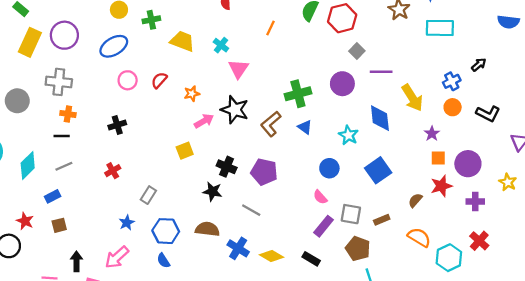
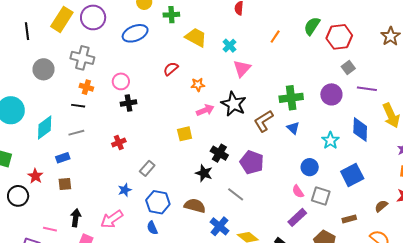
pink circle: (128, 80) -> (121, 81), moved
gray square: (351, 214) -> (321, 196), moved

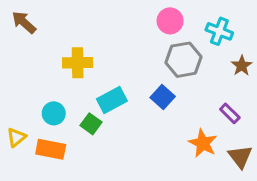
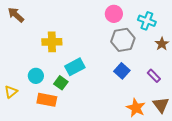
blue square: (163, 97) -> (122, 71), moved
orange star: (203, 143) -> (136, 108), moved
orange rectangle: (51, 149) -> (47, 100), moved

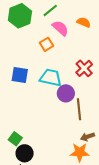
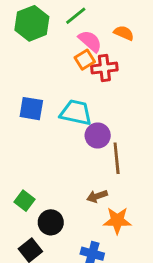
orange square: (46, 44) -> (85, 60), moved
red cross: (84, 68) -> (104, 68), moved, turned 36
brown arrow: (88, 137) -> (97, 196), moved
black circle: (25, 153) -> (51, 222), moved

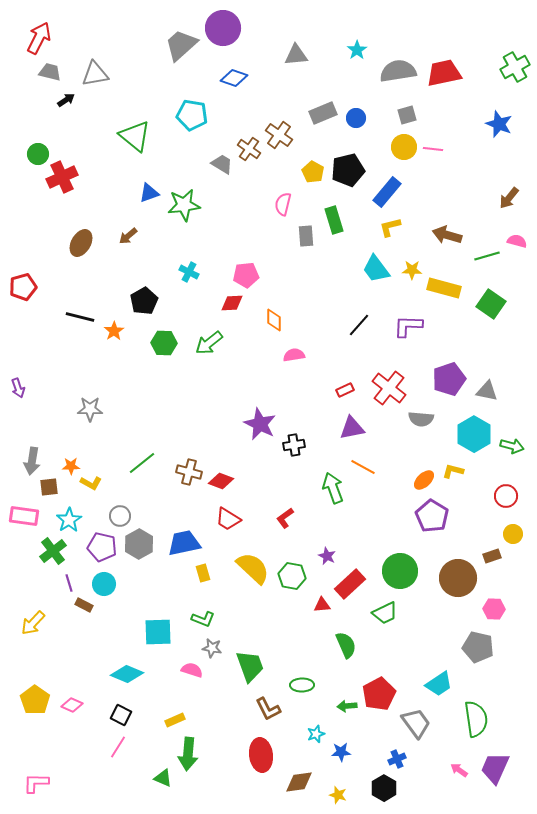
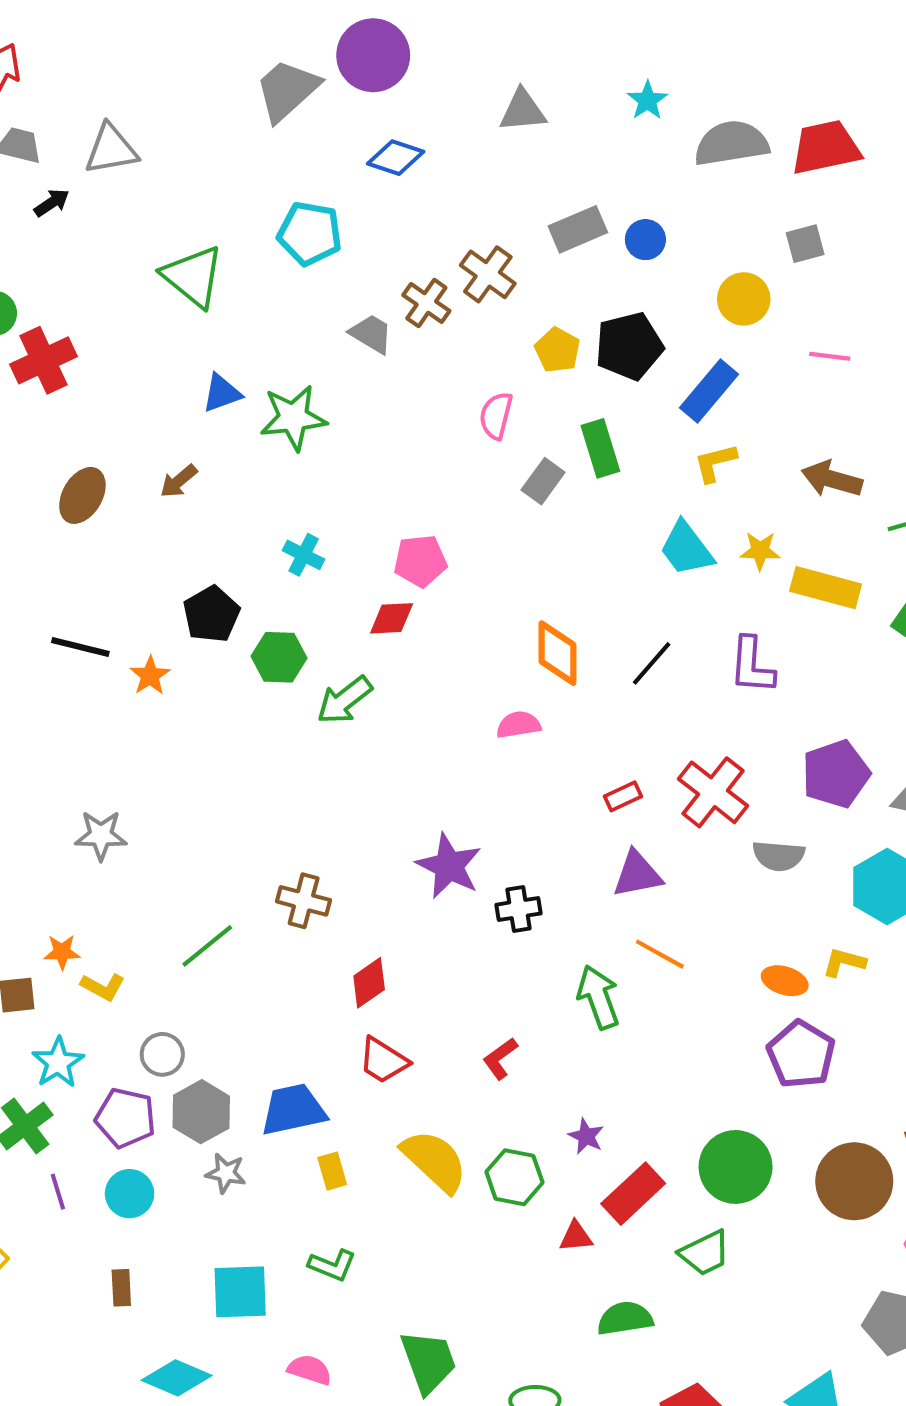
gray square: (407, 115) -> (805, 244), moved
pink line: (433, 149) -> (830, 356), moved
gray rectangle: (306, 236) -> (543, 481), turned 40
orange diamond: (274, 320) -> (557, 653), moved, size x1.4
purple L-shape: (408, 326) -> (752, 665), turned -88
green hexagon: (164, 343) -> (279, 657), moved
brown cross: (189, 472) -> (304, 901), moved
orange ellipse: (424, 480) -> (785, 981), turned 60
red diamond: (221, 481) -> (369, 983), turned -55
brown rectangle: (84, 605) -> (121, 1288), moved, turned 60
green semicircle: (346, 645) -> (625, 1318), turned -76
gray star: (212, 648) -> (226, 1173), moved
========================================================================
Retype the whole listing above exactly as written. Skip the pictures.

_Output of the task_
pink circle: (128, 80) -> (121, 81), moved
gray square: (351, 214) -> (321, 196), moved

blue square: (163, 97) -> (122, 71), moved
orange star: (203, 143) -> (136, 108), moved
orange rectangle: (51, 149) -> (47, 100), moved

orange square: (46, 44) -> (85, 60), moved
red cross: (84, 68) -> (104, 68), moved, turned 36
brown arrow: (88, 137) -> (97, 196), moved
black circle: (25, 153) -> (51, 222), moved

gray square: (407, 115) -> (805, 244), moved
pink line: (433, 149) -> (830, 356), moved
gray rectangle: (306, 236) -> (543, 481), turned 40
orange diamond: (274, 320) -> (557, 653), moved, size x1.4
purple L-shape: (408, 326) -> (752, 665), turned -88
green hexagon: (164, 343) -> (279, 657), moved
brown cross: (189, 472) -> (304, 901), moved
orange ellipse: (424, 480) -> (785, 981), turned 60
red diamond: (221, 481) -> (369, 983), turned -55
brown rectangle: (84, 605) -> (121, 1288), moved, turned 60
green semicircle: (346, 645) -> (625, 1318), turned -76
gray star: (212, 648) -> (226, 1173), moved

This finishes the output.